State the number of lines in these records that include the string "dumbbell", and say nothing more.

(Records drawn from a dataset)
◇ ◇ ◇ ◇ ◇ ◇ ◇
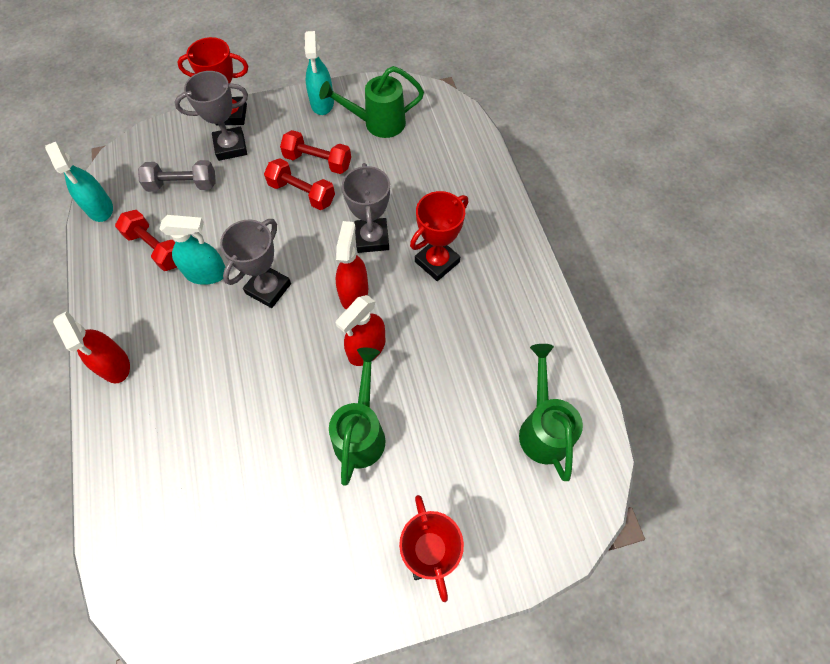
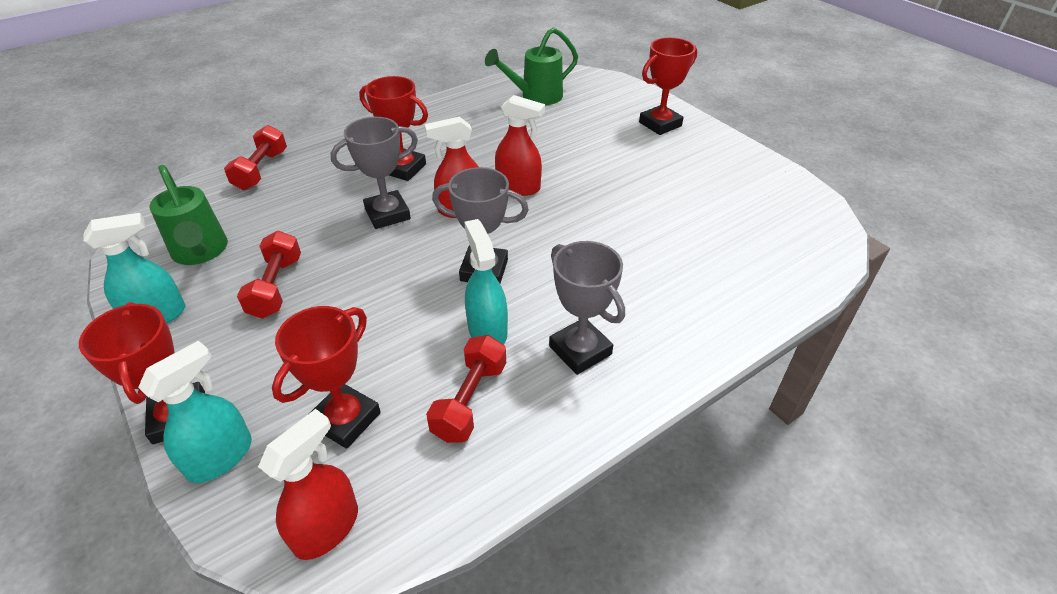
camera: 110 degrees left, 20 degrees down
(100, 208) = (420, 517): turquoise spray bottle -> turquoise spray bottle (220, 457)
(114, 365) = (650, 365): red spray bottle -> red spray bottle (327, 528)
(182, 185) = (345, 419): grey dumbbell -> red trophy
(231, 147) = (256, 390): grey trophy -> grey trophy (580, 350)
(302, 193) = (334, 285): red dumbbell -> red dumbbell (261, 170)
(361, 432) = (597, 172): green watering can -> none

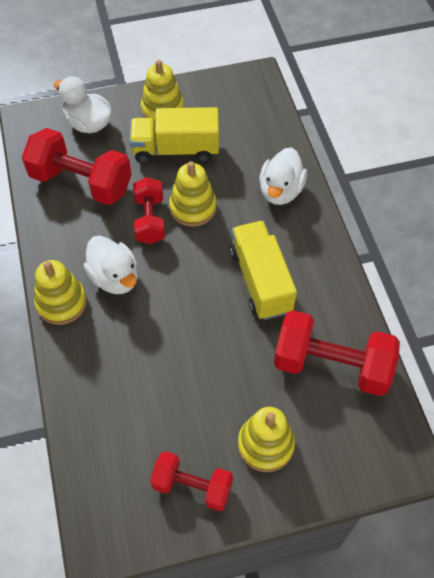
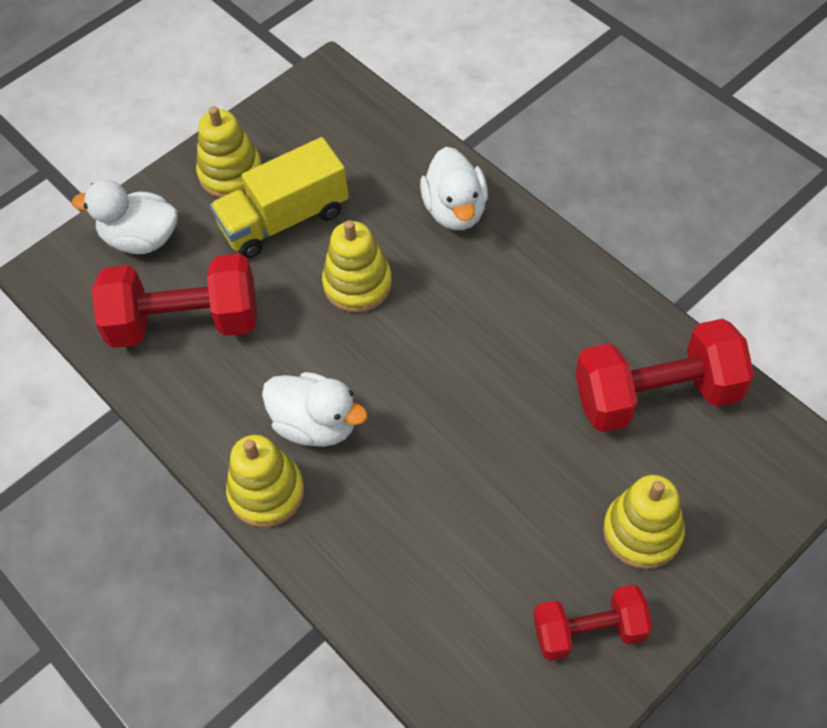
camera: 25 degrees left, 0 degrees up
(150, 220) = (312, 327): red dumbbell -> none
(260, 280) = (504, 335): yellow truck -> none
◇ ◇ ◇ ◇ ◇ ◇ ◇
▶ _EXERCISE RESPONSE_
3